INFORMATION:
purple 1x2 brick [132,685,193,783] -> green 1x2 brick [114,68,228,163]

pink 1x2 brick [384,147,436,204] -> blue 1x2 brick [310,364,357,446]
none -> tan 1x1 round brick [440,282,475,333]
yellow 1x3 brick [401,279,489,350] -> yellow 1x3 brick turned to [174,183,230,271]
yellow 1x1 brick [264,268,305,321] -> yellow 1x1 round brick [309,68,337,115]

--

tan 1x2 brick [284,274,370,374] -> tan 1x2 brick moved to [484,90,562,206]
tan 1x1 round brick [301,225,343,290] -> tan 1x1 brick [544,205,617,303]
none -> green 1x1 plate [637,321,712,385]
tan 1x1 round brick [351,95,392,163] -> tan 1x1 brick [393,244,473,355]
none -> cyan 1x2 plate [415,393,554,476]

==

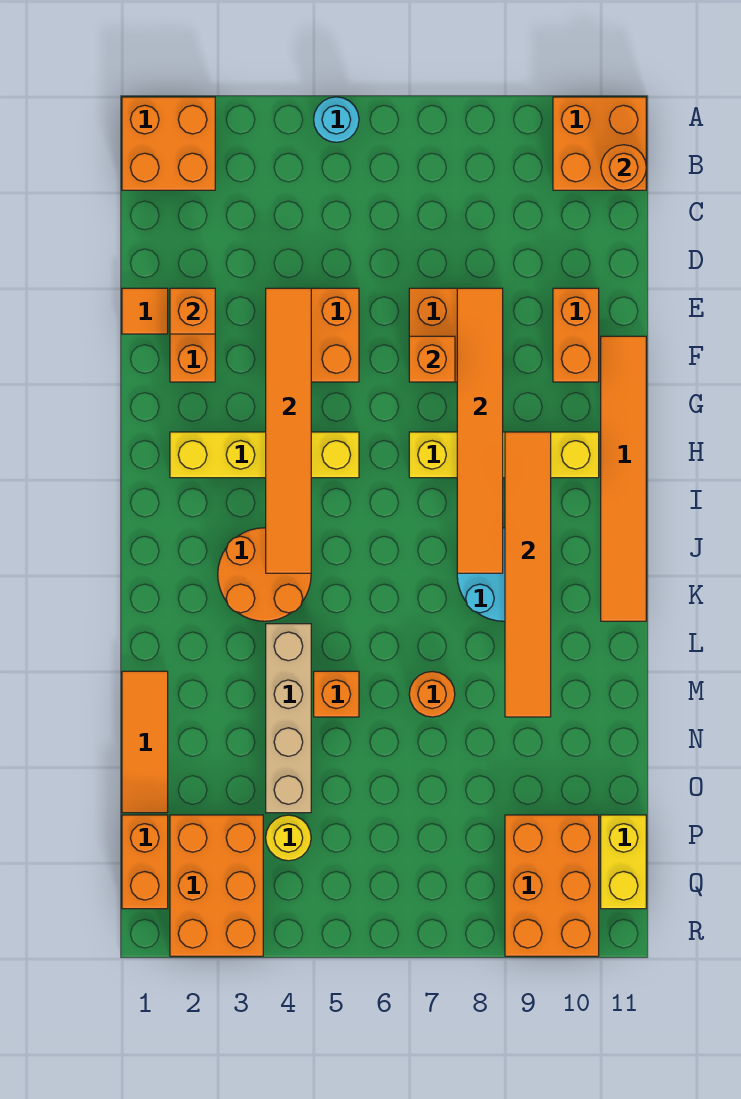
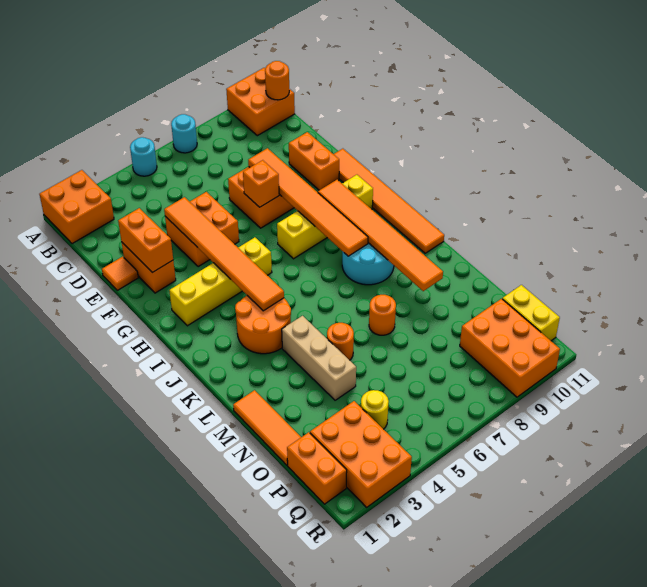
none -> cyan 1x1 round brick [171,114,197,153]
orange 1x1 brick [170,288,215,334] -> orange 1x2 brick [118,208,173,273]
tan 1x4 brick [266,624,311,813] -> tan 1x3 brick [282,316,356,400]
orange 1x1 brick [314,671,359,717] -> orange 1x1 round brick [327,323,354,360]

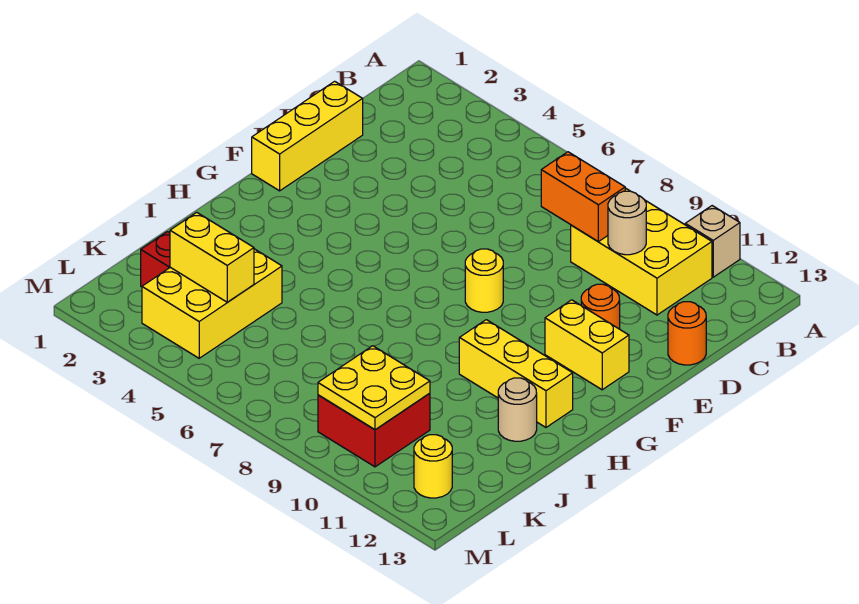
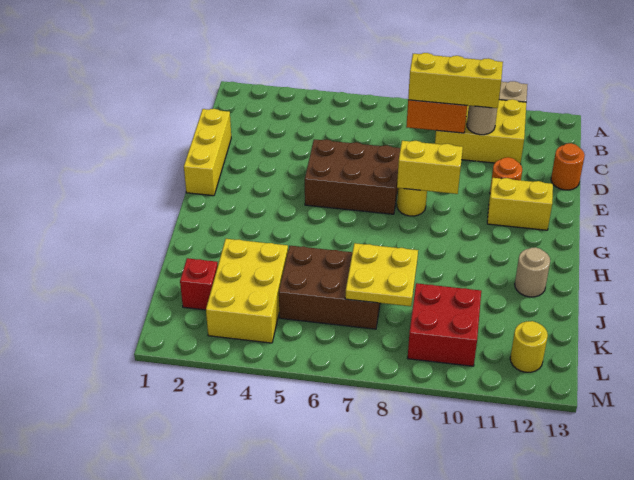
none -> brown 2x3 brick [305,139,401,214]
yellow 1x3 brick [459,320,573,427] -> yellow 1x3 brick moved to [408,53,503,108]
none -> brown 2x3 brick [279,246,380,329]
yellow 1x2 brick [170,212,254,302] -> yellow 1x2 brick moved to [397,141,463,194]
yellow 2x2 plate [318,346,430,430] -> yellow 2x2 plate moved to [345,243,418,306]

TASK INSTRUCTIONS:
From the entries above, extract only the lines running from the one containing "pink 1x2 brick" through the one containing "yellow 1x1 brick", inclusive.

RESULT FOR THIS TASK:
pink 1x2 brick [384,147,436,204] -> blue 1x2 brick [310,364,357,446]
none -> tan 1x1 round brick [440,282,475,333]
yellow 1x3 brick [401,279,489,350] -> yellow 1x3 brick turned to [174,183,230,271]
yellow 1x1 brick [264,268,305,321] -> yellow 1x1 round brick [309,68,337,115]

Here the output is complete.